• [REQUIRED ACTION]:
Reproduce each entry below verbatim.
====== EXCERPTED RECORDS
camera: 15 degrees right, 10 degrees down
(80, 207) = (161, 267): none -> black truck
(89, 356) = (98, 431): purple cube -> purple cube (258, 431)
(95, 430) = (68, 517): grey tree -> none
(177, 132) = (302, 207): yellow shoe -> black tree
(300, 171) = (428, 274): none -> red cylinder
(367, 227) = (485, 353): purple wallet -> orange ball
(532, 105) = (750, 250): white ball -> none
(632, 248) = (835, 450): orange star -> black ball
============
• [RESPONSE BOX]:
camera: 15 degrees right, 10 degrees down
(80, 207) = (161, 267): none -> black truck
(89, 356) = (98, 431): purple cube -> purple cube (258, 431)
(95, 430) = (68, 517): grey tree -> none
(177, 132) = (302, 207): yellow shoe -> black tree
(300, 171) = (428, 274): none -> red cylinder
(367, 227) = (485, 353): purple wallet -> orange ball
(532, 105) = (750, 250): white ball -> none
(632, 248) = (835, 450): orange star -> black ball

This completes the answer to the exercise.